+++ THE INPUT +++
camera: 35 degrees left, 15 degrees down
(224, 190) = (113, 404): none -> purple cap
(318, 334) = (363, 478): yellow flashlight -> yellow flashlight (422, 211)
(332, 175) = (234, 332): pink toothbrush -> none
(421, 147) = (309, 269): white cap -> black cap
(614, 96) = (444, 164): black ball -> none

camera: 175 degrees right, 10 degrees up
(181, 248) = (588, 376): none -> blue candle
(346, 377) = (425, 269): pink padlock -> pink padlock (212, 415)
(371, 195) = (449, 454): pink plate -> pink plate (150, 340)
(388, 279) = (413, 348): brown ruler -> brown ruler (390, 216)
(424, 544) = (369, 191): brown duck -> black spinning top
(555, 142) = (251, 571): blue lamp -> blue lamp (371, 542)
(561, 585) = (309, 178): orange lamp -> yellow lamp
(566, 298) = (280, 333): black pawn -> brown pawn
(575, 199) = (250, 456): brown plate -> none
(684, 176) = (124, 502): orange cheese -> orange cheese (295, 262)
+++
- **TASK STATEMENT**: The reply should hold only the lines of the listing above starting at the line containing "(614, 96) = (444, 164): black ball -> none" and ending at the line containing "(371, 195) = (449, 454): pink", exactly as written.

- **TASK SOLUTION**:
(614, 96) = (444, 164): black ball -> none

camera: 175 degrees right, 10 degrees up
(181, 248) = (588, 376): none -> blue candle
(346, 377) = (425, 269): pink padlock -> pink padlock (212, 415)
(371, 195) = (449, 454): pink plate -> pink plate (150, 340)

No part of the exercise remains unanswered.